§ **Directions for this task**
From the first line of the records down to the one that holds "C7: 6.8nF (GND, N30) -> 470nF (GND, N30)", transcribe each line exactly and add nothing.

§ **Input records**
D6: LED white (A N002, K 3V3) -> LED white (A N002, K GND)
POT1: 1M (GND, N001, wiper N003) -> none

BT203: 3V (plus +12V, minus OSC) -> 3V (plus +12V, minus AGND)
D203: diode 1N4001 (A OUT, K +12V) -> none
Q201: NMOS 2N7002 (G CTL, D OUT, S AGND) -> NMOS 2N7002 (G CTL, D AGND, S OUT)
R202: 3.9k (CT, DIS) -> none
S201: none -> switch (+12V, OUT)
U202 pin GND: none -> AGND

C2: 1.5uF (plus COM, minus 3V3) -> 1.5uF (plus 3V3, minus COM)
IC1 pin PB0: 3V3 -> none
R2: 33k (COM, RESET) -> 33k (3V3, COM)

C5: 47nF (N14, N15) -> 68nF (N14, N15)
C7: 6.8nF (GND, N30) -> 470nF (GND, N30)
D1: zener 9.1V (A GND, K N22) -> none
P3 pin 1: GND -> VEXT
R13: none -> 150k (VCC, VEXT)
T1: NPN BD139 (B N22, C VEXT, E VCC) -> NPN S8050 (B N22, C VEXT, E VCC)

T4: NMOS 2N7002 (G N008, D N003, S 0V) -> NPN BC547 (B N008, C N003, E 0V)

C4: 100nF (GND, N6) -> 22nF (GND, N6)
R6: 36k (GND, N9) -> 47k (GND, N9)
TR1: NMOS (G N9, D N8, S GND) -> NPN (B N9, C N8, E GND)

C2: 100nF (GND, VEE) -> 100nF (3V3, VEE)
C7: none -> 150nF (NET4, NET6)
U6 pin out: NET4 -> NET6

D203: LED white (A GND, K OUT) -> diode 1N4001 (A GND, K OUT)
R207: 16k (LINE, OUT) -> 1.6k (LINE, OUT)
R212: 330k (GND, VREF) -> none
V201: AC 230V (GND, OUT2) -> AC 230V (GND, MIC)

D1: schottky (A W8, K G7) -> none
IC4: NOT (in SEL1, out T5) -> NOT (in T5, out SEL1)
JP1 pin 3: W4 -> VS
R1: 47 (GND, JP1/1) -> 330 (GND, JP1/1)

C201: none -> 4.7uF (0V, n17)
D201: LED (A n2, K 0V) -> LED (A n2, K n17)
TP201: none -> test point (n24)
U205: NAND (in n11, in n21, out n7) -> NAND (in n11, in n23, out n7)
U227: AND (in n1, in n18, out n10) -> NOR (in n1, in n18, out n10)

§ **Exercise solution**
D6: LED white (A N002, K 3V3) -> LED white (A N002, K GND)
POT1: 1M (GND, N001, wiper N003) -> none

BT203: 3V (plus +12V, minus OSC) -> 3V (plus +12V, minus AGND)
D203: diode 1N4001 (A OUT, K +12V) -> none
Q201: NMOS 2N7002 (G CTL, D OUT, S AGND) -> NMOS 2N7002 (G CTL, D AGND, S OUT)
R202: 3.9k (CT, DIS) -> none
S201: none -> switch (+12V, OUT)
U202 pin GND: none -> AGND

C2: 1.5uF (plus COM, minus 3V3) -> 1.5uF (plus 3V3, minus COM)
IC1 pin PB0: 3V3 -> none
R2: 33k (COM, RESET) -> 33k (3V3, COM)

C5: 47nF (N14, N15) -> 68nF (N14, N15)
C7: 6.8nF (GND, N30) -> 470nF (GND, N30)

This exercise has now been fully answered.